* EXTRACTED ENTRIES:

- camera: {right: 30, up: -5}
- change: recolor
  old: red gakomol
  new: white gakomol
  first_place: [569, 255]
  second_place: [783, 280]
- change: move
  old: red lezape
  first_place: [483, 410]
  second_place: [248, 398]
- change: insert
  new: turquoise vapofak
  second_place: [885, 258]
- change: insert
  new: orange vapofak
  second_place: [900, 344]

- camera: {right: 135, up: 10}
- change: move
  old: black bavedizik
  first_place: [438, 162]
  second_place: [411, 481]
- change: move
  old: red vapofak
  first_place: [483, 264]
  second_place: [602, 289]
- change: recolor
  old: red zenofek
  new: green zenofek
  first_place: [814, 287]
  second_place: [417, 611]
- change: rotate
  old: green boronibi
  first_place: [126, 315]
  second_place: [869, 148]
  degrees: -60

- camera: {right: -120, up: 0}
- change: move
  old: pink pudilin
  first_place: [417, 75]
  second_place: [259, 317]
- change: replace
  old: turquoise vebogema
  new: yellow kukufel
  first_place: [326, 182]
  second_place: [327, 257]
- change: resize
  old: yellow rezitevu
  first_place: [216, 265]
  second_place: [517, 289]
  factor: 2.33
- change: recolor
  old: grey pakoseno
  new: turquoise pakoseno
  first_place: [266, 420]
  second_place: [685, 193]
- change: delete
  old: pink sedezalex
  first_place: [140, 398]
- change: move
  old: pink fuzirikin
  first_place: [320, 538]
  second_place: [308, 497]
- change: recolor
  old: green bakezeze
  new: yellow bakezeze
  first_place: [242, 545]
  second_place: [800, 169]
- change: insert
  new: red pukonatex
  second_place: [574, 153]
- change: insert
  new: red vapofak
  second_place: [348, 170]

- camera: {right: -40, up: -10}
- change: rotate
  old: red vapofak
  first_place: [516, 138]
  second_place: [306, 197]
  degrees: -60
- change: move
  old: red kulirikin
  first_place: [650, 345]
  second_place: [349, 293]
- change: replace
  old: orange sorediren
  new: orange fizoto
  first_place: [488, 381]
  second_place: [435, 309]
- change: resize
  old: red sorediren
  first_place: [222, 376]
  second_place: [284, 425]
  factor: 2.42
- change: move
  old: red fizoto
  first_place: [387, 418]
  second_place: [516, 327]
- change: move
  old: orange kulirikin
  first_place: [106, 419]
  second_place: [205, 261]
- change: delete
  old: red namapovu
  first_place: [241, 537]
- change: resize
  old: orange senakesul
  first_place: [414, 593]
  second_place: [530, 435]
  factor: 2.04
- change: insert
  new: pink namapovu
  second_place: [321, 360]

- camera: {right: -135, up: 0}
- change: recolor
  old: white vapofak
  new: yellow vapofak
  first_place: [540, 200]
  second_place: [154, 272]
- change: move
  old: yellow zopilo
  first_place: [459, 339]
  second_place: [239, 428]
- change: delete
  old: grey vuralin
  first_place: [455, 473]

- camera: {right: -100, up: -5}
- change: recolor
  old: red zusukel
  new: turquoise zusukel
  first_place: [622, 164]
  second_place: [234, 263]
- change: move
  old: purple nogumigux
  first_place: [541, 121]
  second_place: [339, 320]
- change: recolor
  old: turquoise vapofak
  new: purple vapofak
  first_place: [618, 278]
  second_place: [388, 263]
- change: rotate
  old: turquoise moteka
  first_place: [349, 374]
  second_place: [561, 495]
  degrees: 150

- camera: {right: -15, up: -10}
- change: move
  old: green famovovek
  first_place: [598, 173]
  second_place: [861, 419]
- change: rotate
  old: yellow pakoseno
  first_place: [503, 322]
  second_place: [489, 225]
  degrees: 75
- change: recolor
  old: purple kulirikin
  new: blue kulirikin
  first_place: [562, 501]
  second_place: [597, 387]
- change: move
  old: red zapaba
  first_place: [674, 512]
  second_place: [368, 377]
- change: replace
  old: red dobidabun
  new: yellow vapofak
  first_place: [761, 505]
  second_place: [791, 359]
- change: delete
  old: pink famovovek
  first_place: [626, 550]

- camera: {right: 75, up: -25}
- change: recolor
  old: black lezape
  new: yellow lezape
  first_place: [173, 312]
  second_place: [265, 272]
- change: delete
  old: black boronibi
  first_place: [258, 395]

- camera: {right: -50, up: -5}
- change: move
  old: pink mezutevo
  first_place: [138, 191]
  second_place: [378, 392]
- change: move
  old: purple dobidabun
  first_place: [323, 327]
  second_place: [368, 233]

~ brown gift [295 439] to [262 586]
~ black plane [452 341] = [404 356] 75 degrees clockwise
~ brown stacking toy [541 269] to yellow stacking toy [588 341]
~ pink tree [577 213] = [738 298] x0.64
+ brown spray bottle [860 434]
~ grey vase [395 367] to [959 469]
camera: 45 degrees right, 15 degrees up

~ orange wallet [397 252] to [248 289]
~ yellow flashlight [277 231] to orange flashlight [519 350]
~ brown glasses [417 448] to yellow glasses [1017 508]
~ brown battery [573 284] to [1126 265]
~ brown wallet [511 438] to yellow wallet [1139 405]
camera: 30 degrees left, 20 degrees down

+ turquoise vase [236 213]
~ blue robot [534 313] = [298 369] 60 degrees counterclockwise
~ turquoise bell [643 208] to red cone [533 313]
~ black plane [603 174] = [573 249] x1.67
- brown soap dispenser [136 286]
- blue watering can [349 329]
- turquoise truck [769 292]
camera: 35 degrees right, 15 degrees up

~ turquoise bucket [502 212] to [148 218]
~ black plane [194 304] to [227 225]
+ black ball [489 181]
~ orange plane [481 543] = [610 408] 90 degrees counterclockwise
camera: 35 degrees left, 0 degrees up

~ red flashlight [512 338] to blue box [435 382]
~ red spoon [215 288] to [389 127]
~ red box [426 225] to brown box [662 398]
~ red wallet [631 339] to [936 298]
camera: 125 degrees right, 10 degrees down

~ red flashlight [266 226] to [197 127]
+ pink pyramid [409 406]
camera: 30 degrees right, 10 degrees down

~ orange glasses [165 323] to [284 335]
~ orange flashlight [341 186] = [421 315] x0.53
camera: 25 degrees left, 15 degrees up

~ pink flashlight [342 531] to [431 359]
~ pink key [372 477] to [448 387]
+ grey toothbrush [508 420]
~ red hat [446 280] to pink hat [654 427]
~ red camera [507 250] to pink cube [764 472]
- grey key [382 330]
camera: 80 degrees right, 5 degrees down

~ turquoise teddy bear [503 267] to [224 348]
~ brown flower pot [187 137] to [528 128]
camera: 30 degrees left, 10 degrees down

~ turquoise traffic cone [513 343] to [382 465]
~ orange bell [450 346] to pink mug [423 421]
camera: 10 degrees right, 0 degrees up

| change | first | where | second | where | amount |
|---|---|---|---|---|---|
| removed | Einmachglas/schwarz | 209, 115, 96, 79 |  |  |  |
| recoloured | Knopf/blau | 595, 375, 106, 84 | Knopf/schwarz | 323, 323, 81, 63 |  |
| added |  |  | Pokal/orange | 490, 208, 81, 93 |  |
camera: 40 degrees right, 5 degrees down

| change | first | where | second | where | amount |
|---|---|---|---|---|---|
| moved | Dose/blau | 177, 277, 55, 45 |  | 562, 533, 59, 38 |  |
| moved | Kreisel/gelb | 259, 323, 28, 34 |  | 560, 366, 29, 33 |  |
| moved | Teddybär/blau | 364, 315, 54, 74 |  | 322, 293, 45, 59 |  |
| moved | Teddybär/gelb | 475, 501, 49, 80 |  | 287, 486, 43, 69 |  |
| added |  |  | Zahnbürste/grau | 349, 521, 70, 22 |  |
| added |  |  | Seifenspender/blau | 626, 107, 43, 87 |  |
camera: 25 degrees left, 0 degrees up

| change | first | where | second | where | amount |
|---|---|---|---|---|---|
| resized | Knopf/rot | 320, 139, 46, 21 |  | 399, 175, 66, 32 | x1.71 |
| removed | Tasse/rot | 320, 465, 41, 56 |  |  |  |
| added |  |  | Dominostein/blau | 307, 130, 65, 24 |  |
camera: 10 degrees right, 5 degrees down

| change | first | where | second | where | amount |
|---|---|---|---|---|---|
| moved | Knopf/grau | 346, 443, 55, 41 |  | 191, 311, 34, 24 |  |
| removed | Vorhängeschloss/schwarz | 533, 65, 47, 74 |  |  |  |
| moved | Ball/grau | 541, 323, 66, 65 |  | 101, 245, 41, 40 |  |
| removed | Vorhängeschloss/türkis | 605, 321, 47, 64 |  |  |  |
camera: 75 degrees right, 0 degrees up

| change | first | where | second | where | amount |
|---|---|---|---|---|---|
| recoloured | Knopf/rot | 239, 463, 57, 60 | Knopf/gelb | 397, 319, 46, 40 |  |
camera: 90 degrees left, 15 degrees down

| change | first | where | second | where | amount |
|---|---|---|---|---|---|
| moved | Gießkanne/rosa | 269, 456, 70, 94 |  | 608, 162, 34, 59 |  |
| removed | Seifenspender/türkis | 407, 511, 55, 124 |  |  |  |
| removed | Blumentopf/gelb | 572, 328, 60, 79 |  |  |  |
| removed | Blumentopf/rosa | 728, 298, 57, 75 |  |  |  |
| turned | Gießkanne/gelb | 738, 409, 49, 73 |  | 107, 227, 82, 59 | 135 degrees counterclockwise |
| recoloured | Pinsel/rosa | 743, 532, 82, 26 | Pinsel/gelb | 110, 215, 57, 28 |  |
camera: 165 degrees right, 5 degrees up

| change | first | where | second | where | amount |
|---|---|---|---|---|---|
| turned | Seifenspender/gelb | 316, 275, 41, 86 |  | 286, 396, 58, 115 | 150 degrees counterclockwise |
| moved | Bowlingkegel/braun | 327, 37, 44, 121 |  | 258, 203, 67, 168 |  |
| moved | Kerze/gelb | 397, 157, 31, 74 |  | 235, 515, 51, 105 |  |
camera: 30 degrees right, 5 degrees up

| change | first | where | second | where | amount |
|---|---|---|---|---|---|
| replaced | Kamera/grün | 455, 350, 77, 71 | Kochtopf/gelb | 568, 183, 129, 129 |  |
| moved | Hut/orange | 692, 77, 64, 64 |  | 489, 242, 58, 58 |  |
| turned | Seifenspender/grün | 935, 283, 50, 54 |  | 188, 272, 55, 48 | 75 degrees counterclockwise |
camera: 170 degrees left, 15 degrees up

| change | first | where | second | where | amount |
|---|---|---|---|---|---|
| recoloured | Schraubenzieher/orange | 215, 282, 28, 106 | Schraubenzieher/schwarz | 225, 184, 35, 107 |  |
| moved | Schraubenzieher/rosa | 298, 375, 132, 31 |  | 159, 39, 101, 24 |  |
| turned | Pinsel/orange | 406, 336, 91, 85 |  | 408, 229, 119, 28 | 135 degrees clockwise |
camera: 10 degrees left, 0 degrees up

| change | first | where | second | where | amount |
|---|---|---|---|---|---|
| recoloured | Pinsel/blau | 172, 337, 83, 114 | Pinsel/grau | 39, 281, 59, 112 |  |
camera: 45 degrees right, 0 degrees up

* EXERCISE OBJECTIVE: From the data above, reproduce word for word the lines running from the line with "new: turquoise vapofak" to the line with "new: orange vapofak", ends included.

* ANSWER SPACE:
  new: turquoise vapofak
  second_place: [885, 258]
- change: insert
  new: orange vapofak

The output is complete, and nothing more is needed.